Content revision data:
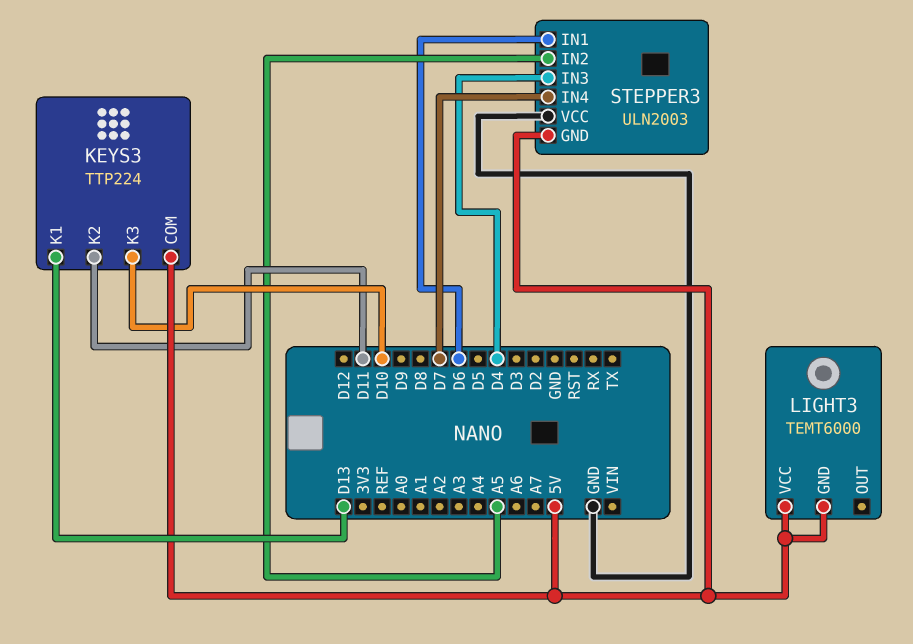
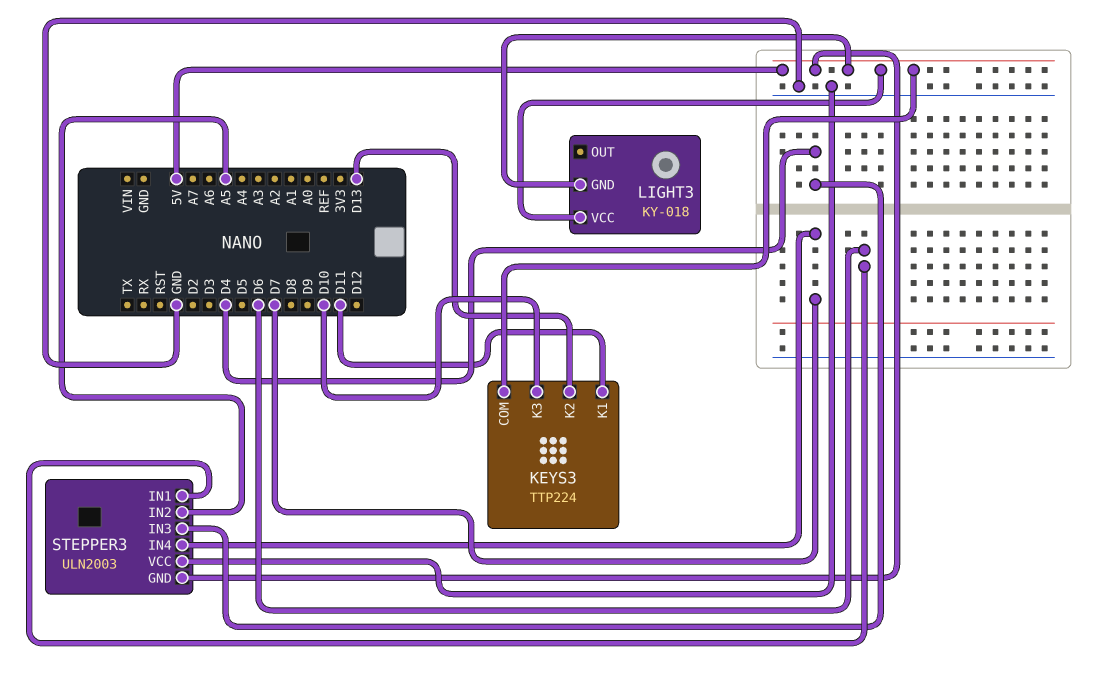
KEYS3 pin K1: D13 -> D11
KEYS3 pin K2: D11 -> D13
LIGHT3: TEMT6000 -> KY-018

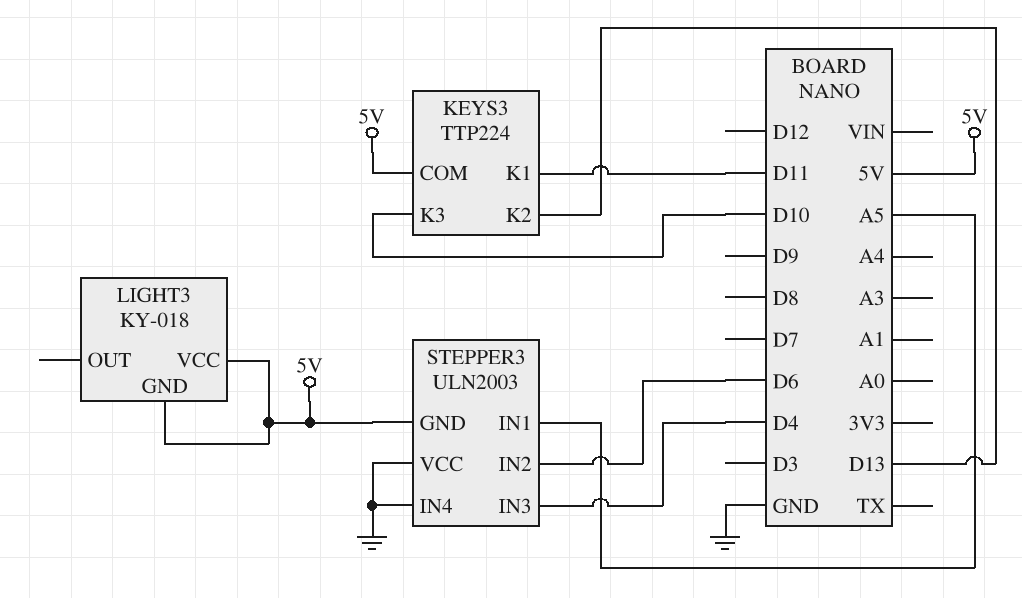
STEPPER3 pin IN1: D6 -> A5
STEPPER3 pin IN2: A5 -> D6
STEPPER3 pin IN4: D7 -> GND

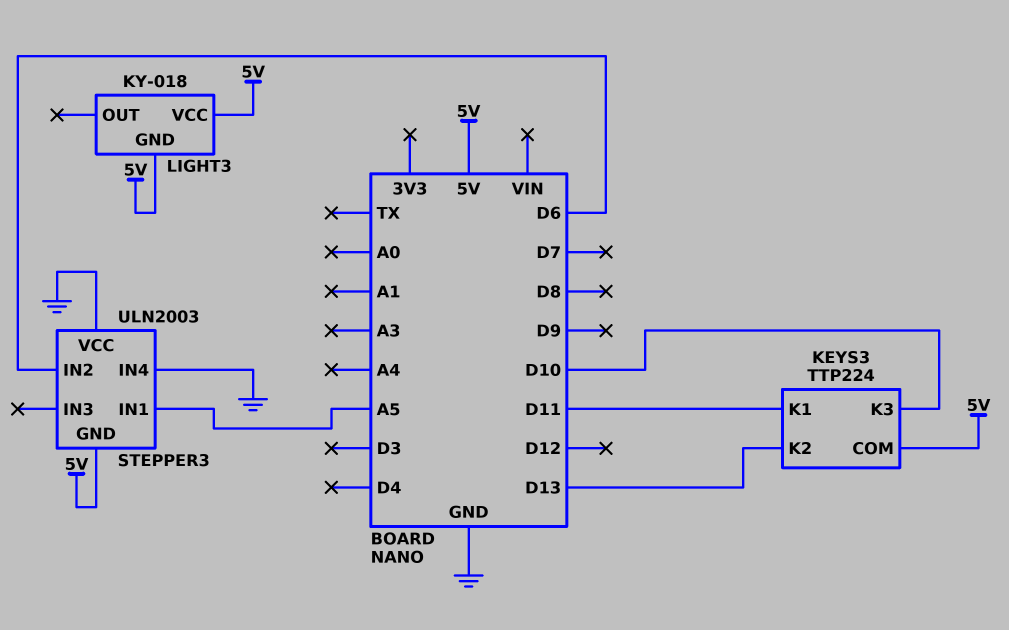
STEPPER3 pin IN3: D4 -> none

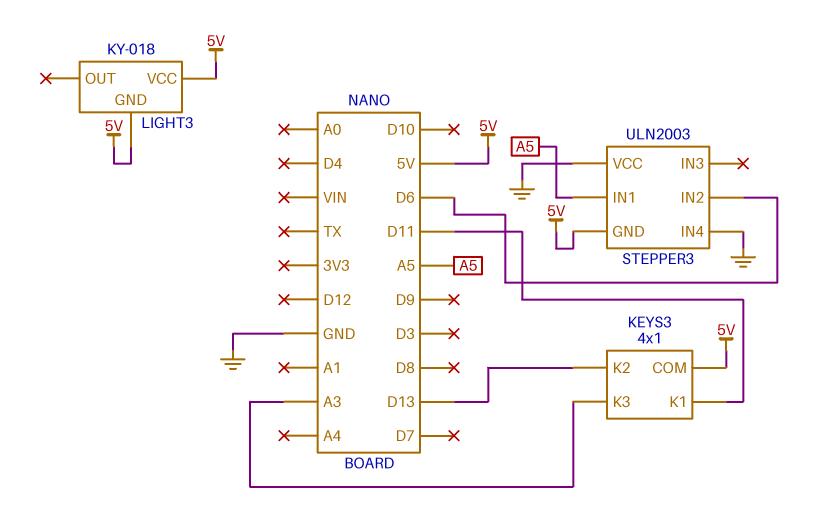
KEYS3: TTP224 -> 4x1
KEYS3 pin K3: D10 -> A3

Action item: Write each line exactly as it appears, from the line that holds "LIGHT3: TEMT6000 -> KY-018" through the closing line of the data above, and leave every picture out.

Result for this exercise:
LIGHT3: TEMT6000 -> KY-018

STEPPER3 pin IN1: D6 -> A5
STEPPER3 pin IN2: A5 -> D6
STEPPER3 pin IN4: D7 -> GND

STEPPER3 pin IN3: D4 -> none

KEYS3: TTP224 -> 4x1
KEYS3 pin K3: D10 -> A3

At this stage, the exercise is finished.